▸ **Request**
Tally the lines in the items below that contain the string "kern". Give only the number.

▸ **Supplied data**
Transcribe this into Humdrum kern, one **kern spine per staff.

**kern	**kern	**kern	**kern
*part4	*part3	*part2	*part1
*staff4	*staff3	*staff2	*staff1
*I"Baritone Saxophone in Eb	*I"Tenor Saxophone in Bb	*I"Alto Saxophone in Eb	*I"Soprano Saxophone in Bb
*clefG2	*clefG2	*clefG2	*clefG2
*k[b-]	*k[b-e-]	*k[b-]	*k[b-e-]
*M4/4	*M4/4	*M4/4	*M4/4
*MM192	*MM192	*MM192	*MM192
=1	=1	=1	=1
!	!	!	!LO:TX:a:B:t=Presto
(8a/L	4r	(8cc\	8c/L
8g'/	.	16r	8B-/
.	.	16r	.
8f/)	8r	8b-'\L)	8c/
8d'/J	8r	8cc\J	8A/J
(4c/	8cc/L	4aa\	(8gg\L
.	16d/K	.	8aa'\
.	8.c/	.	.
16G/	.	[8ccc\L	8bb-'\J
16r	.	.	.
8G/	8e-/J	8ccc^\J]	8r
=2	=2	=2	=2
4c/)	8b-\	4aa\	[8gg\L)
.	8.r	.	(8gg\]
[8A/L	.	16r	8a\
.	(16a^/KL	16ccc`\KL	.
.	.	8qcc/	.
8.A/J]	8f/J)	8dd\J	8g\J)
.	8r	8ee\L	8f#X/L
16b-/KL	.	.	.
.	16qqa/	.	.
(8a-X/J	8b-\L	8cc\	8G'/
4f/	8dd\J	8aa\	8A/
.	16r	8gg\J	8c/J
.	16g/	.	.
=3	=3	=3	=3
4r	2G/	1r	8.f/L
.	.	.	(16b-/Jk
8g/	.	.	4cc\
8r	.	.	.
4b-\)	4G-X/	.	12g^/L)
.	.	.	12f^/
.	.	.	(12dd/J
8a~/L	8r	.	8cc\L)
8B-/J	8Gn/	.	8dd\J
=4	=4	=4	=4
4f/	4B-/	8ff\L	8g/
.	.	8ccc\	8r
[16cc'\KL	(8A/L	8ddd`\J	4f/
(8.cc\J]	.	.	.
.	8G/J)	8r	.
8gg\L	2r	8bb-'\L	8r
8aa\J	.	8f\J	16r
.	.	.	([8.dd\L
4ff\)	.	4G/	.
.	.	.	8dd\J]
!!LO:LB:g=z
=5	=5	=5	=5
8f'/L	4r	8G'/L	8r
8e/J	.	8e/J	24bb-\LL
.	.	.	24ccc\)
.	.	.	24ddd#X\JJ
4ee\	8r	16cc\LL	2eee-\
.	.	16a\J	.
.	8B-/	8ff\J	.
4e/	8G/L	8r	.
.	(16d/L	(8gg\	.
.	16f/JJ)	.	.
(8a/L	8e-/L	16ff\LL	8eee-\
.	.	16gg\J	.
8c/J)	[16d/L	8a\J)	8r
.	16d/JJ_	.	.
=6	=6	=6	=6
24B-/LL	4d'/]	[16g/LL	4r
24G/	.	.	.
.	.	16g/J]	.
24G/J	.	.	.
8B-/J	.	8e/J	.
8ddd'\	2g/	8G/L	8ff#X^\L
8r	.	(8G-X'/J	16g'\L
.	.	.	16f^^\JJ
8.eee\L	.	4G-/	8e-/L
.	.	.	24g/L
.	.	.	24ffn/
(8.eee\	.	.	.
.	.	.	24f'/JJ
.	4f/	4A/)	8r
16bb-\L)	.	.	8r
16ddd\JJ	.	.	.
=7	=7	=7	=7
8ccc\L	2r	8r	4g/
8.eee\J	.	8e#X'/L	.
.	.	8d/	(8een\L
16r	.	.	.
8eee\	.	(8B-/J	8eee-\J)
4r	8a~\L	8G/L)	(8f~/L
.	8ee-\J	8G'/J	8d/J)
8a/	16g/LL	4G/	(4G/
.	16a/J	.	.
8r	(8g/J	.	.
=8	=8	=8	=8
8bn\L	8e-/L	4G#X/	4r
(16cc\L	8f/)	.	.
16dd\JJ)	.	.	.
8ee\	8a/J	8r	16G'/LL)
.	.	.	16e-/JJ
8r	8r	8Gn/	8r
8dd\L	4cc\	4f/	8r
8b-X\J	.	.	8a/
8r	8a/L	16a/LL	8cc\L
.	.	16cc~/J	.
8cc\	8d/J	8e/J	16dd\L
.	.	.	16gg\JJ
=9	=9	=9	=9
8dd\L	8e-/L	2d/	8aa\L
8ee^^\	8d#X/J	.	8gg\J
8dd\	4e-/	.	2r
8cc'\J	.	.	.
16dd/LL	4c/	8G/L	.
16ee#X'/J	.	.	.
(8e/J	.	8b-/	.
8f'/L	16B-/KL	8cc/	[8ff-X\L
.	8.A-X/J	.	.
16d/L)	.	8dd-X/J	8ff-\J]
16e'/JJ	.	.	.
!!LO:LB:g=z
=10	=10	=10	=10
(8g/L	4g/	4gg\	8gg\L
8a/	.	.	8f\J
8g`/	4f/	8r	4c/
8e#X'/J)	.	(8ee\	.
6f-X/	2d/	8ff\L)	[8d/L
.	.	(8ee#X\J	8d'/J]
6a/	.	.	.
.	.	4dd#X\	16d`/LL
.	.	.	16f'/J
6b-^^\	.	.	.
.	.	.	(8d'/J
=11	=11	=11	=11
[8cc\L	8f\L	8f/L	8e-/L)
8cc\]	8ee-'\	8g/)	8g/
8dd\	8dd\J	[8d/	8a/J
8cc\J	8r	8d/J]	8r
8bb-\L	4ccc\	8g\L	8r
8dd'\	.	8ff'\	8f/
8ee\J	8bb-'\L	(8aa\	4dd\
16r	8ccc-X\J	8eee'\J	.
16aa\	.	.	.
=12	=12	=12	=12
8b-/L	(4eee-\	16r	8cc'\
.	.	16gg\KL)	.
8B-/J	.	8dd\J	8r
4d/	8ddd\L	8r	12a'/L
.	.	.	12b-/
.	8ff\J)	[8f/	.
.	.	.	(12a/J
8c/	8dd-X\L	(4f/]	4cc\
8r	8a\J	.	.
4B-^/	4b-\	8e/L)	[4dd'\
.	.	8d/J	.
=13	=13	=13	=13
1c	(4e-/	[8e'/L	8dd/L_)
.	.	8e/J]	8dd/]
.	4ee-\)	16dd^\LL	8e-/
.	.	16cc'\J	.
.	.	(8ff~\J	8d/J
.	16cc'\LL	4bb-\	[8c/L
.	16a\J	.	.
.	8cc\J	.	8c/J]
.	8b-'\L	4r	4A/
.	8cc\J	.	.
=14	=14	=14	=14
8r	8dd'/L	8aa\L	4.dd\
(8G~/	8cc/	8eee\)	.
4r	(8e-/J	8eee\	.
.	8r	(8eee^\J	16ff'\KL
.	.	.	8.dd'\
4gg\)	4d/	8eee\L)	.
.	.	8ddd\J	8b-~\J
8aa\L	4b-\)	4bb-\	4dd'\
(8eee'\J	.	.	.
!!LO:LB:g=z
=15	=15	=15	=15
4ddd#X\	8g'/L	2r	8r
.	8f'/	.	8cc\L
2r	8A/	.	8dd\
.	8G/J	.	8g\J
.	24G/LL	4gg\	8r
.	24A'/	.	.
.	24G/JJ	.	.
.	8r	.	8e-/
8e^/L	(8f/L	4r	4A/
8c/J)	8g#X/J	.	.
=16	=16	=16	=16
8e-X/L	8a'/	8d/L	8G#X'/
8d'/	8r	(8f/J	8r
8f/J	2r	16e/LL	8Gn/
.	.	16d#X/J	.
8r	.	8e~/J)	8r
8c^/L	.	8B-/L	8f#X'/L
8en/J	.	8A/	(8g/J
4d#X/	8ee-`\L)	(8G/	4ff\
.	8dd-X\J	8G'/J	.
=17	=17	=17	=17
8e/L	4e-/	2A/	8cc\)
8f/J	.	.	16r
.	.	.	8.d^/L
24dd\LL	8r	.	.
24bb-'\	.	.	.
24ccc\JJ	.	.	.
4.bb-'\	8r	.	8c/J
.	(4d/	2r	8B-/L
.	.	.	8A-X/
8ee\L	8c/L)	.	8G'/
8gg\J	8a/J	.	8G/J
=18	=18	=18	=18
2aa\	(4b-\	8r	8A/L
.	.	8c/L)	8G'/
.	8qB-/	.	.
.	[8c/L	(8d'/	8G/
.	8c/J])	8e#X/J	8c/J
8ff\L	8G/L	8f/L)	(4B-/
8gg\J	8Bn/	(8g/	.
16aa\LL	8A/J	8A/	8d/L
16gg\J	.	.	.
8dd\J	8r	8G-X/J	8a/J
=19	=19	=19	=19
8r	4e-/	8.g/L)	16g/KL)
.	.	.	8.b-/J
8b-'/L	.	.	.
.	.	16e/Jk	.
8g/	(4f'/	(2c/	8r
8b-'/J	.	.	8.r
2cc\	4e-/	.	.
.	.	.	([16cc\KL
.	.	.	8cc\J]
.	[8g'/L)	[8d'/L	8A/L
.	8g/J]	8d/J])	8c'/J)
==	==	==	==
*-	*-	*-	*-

▸ **Exercise solution**
2